• _Work instructions_
Restate word for word the section of the entries that opens at the line containing "purple circle: (13, 53) -> (15, 96), moved" and closes at the line containing "green semicircle: (29, 23)", both lines kept, pictures dropped.

• _Supplied material_
________________

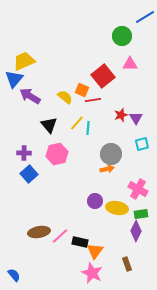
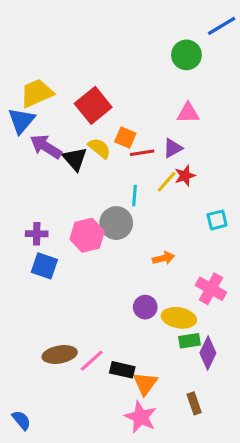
pink triangle: (130, 64) -> (188, 113), moved
red square: (103, 76) -> (93, 105), moved
purple triangle: (136, 118) -> (173, 148), moved, turned 32
yellow line: (77, 123) -> (167, 182), moved
black triangle: (49, 125) -> (75, 159), moved
gray circle: (111, 154) -> (116, 223), moved
blue square: (29, 174) -> (44, 266), turned -30
green rectangle: (141, 214) -> (190, 341), moved

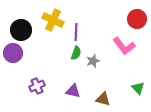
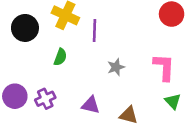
pink L-shape: (124, 46) -> (164, 67), moved, turned -140
purple circle: (13, 53) -> (15, 96), moved
green semicircle: (76, 53) -> (60, 57), moved

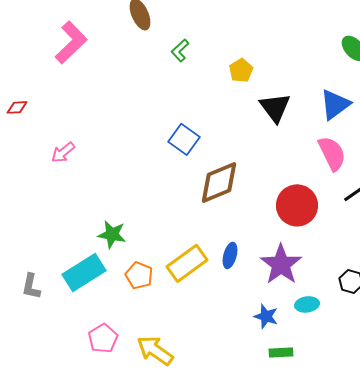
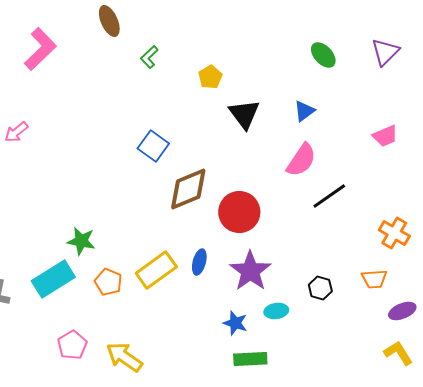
blue triangle: (335, 104) -> (304, 111), size x0.7
pink arrow: (63, 152) -> (16, 132), moved
pink semicircle: (332, 153) -> (301, 160), turned 60
red circle: (297, 205) -> (239, 212), moved
green rectangle: (281, 352) -> (250, 359), size x1.4

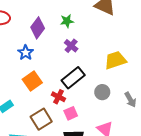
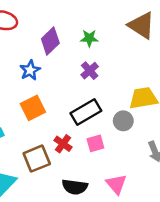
gray circle: (102, 92) -> (123, 121), moved
red cross: (58, 97) -> (63, 144), moved
pink square: (71, 113) -> (95, 143), moved

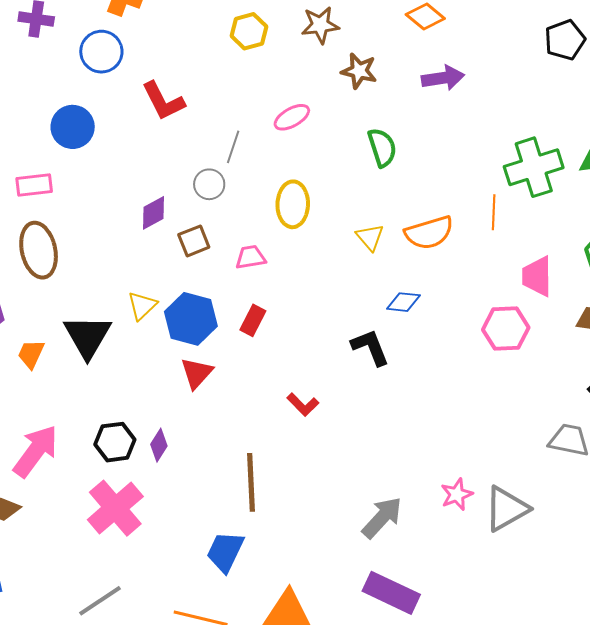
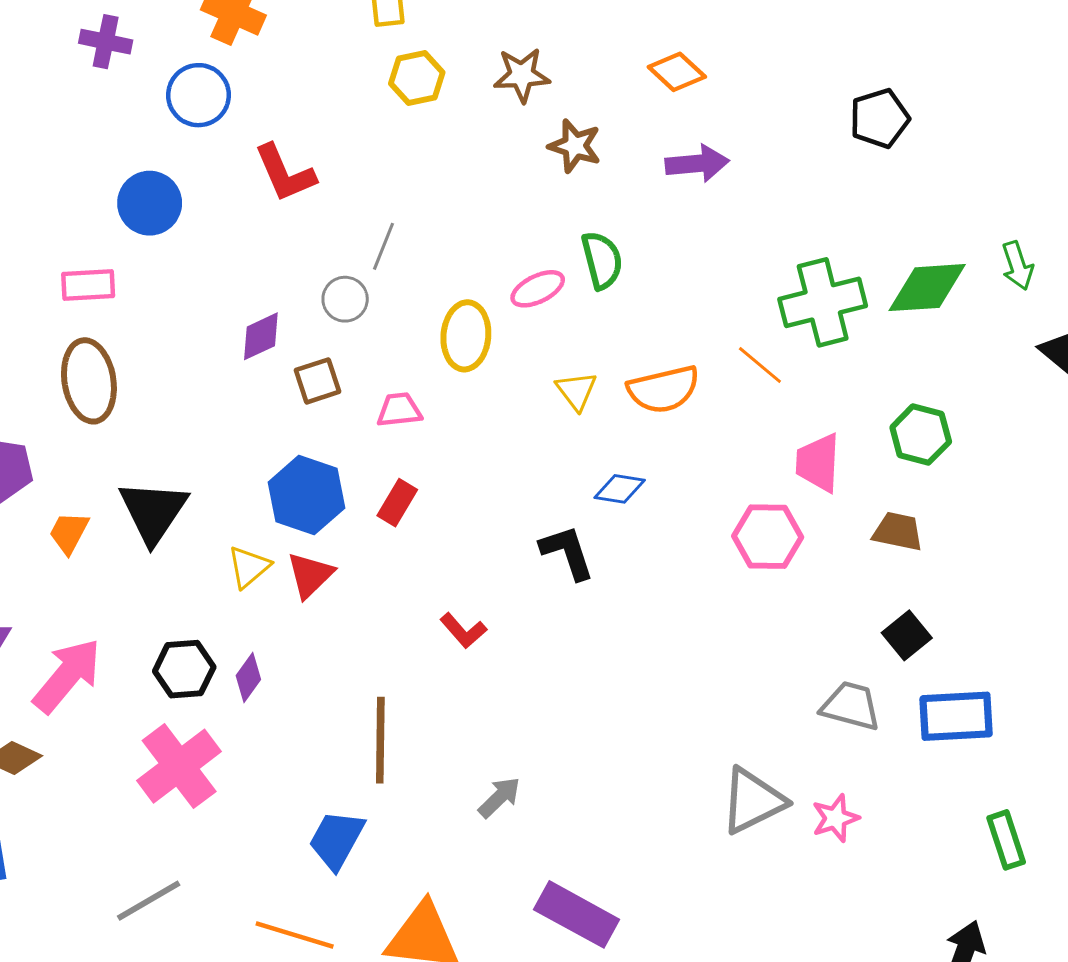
pink ellipse: (292, 117) -> (538, 289), moved
orange line: (494, 212) -> (760, 365), turned -56
yellow triangle: (142, 306) -> (249, 567), moved
pink star: (457, 494) -> (835, 818), moved
gray arrow: (382, 518) -> (499, 797), moved, size x0.7

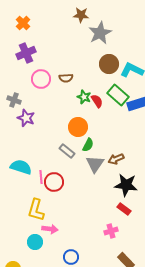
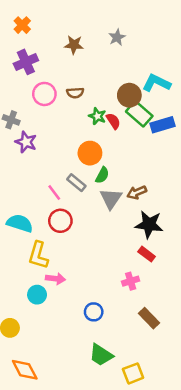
brown star: (81, 15) -> (74, 45), moved
gray star: (100, 33) -> (117, 37), size x0.6
brown circle: (109, 64) -> (129, 95), moved
cyan semicircle: (21, 167) -> (20, 223), moved
pink line: (41, 177) -> (54, 192), moved, turned -32
blue circle: (71, 257) -> (94, 312), moved

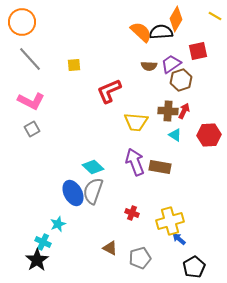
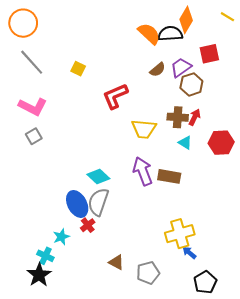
yellow square: (74, 65) -> (78, 69), turned 32
brown semicircle: (149, 66) -> (158, 70), turned -42
red cross: (132, 213) -> (88, 225), moved, turned 32

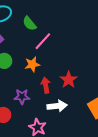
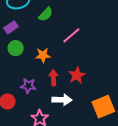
green semicircle: (29, 23) -> (46, 14), turned -105
pink line: (43, 41) -> (71, 35), moved

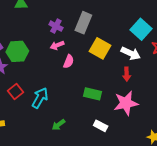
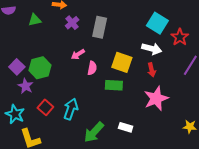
purple cross: (56, 26) -> (72, 23), moved, turned 32
yellow square: (100, 48) -> (122, 62), moved
green rectangle: (93, 94) -> (114, 85), moved
green arrow: (58, 125) -> (94, 132), size x1.6
white rectangle: (101, 126) -> (126, 127), moved

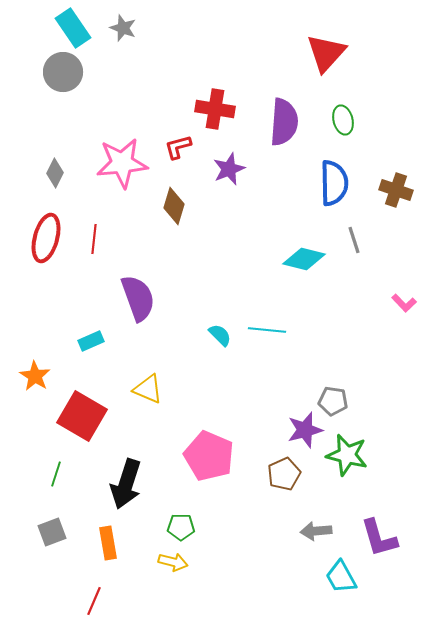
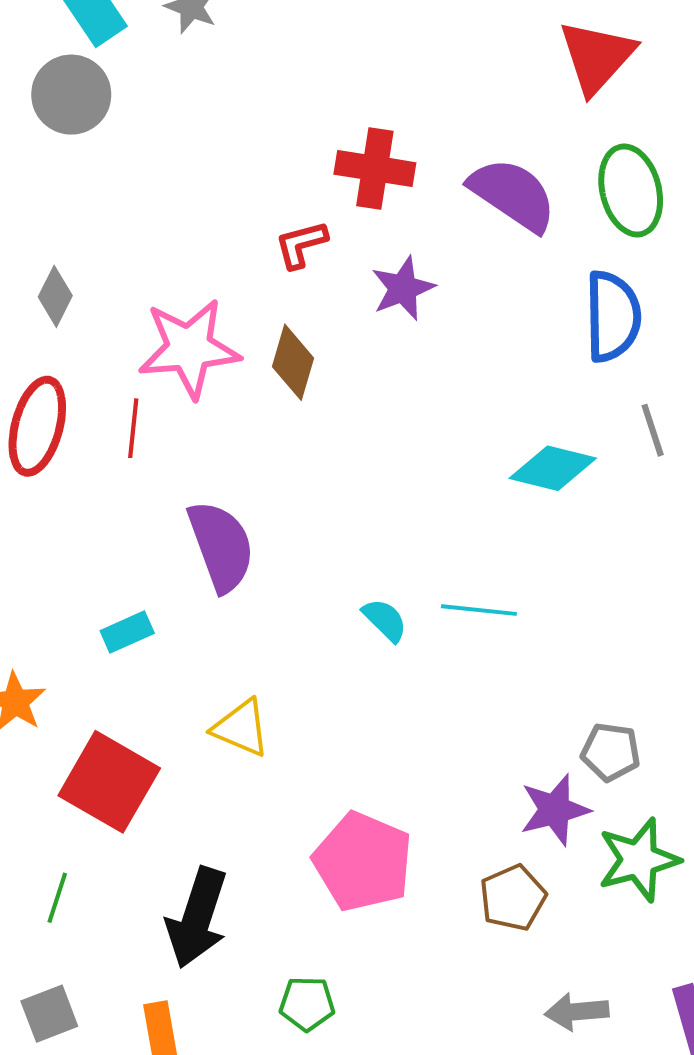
green ellipse: (343, 120) -> (631, 190), size x1.5
purple semicircle: (284, 122) -> (513, 194), turned -60
pink star: (122, 163) -> (189, 348), moved
green star: (347, 455) -> (639, 860), turned -30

________________

• _Result_
purple circle: (13, 53) -> (15, 96), moved
green semicircle: (76, 53) -> (60, 57), moved

blue triangle: (335, 104) -> (304, 111), size x0.7
pink arrow: (63, 152) -> (16, 132), moved
pink semicircle: (332, 153) -> (301, 160), turned 60
red circle: (297, 205) -> (239, 212), moved
green rectangle: (281, 352) -> (250, 359), size x1.4

gray circle: (102, 92) -> (123, 121), moved
red cross: (58, 97) -> (63, 144), moved
pink square: (71, 113) -> (95, 143), moved

pink ellipse: (292, 117) -> (538, 289), moved
orange line: (494, 212) -> (760, 365), turned -56
yellow triangle: (142, 306) -> (249, 567), moved
pink star: (457, 494) -> (835, 818), moved
gray arrow: (382, 518) -> (499, 797), moved, size x0.7

brown star: (81, 15) -> (74, 45), moved
gray star: (100, 33) -> (117, 37), size x0.6
brown circle: (109, 64) -> (129, 95), moved
cyan semicircle: (21, 167) -> (20, 223), moved
pink line: (41, 177) -> (54, 192), moved, turned -32
blue circle: (71, 257) -> (94, 312), moved

yellow square: (74, 65) -> (78, 69), turned 32
brown semicircle: (149, 66) -> (158, 70), turned -42
red cross: (132, 213) -> (88, 225), moved, turned 32

green semicircle: (29, 23) -> (46, 14), turned -105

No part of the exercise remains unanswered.